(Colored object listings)
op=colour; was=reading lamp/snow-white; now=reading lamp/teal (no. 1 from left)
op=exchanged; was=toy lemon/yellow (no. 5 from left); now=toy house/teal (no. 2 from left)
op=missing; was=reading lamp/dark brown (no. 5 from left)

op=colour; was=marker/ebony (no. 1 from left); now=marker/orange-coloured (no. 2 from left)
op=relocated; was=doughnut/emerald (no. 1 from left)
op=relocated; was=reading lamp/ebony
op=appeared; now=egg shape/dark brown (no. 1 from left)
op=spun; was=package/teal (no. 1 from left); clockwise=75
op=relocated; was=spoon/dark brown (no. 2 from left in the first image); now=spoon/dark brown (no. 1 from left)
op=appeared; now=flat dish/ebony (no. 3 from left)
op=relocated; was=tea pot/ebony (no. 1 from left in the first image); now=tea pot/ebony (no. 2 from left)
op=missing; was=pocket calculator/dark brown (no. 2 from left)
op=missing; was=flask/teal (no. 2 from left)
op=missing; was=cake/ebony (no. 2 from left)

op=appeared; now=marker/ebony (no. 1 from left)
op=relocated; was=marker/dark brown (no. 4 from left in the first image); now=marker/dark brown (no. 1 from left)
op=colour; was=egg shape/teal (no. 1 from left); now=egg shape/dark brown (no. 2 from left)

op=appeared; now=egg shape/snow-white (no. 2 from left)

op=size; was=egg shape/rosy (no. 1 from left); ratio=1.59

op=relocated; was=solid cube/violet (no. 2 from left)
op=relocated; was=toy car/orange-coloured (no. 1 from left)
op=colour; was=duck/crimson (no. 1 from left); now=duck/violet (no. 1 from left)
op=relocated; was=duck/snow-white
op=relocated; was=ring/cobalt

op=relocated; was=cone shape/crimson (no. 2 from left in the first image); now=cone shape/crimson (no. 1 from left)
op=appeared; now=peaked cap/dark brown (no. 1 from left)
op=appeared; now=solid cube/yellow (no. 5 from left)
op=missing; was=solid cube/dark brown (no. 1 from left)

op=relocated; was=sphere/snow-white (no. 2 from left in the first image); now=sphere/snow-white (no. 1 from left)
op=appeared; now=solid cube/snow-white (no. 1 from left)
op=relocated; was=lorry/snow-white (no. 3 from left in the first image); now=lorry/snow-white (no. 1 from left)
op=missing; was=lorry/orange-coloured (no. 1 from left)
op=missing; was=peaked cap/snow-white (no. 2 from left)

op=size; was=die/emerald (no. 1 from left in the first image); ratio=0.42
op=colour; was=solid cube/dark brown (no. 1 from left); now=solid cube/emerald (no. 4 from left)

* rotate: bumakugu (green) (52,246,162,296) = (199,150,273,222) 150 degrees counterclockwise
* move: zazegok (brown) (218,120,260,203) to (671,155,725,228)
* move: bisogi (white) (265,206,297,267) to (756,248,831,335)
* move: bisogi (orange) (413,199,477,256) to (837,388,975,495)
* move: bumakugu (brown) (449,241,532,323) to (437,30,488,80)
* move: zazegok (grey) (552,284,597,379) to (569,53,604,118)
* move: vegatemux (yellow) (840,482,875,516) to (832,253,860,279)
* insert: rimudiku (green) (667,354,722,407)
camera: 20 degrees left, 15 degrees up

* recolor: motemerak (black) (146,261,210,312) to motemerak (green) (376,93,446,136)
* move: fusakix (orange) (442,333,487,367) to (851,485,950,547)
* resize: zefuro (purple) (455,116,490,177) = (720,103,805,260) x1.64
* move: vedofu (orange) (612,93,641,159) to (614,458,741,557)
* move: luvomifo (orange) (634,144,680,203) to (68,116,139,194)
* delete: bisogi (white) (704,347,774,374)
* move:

> _ABOUT THIS EXERCISE_:
Nothing but the lines from the first line of the data through the line with "op=exchanged; was=toy lemon/yellow" should be returned, exactly as they appear, both ends included.

> _EXERCISE ANSWER_:
op=colour; was=reading lamp/snow-white; now=reading lamp/teal (no. 1 from left)
op=exchanged; was=toy lemon/yellow (no. 5 from left); now=toy house/teal (no. 2 from left)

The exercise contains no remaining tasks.